**The problem**
Please copy every record below exactly and leave out the pictures.

**Available data**
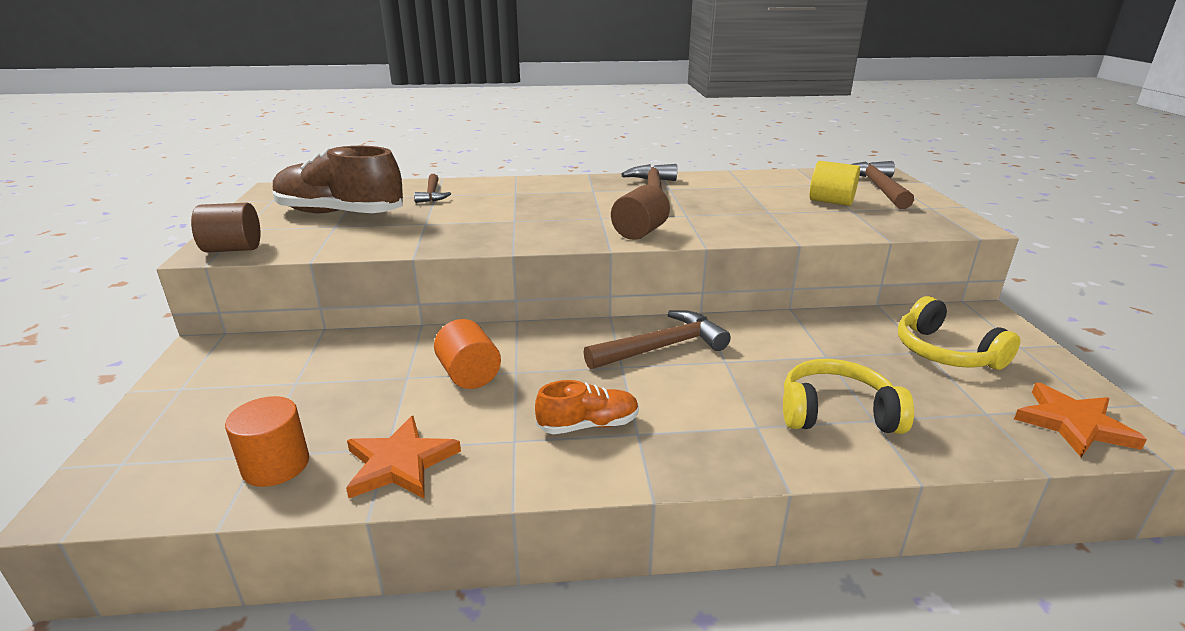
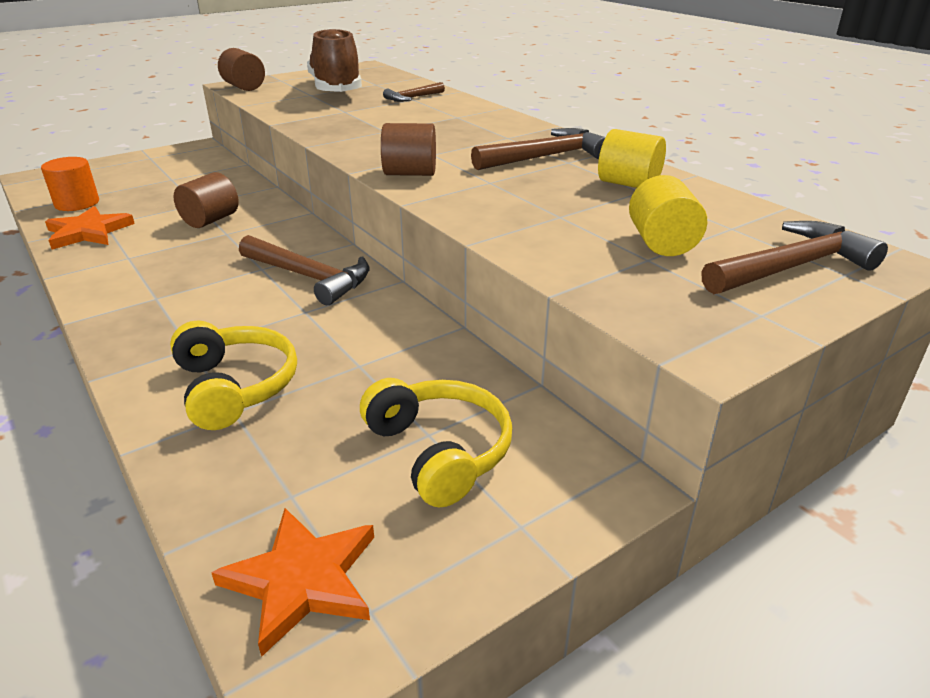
camera: 60 degrees right, 5 degrees up
(469, 375) = (210, 220): orange cylinder -> brown cylinder
(588, 425) = (159, 277): orange shoe -> none
(729, 186) = (628, 184): none -> yellow cylinder
(945, 352) = (439, 451): yellow headphones -> yellow headphones turned 120 degrees clockwise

**Answer box**
camera: 60 degrees right, 5 degrees up
(469, 375) = (210, 220): orange cylinder -> brown cylinder
(588, 425) = (159, 277): orange shoe -> none
(729, 186) = (628, 184): none -> yellow cylinder
(945, 352) = (439, 451): yellow headphones -> yellow headphones turned 120 degrees clockwise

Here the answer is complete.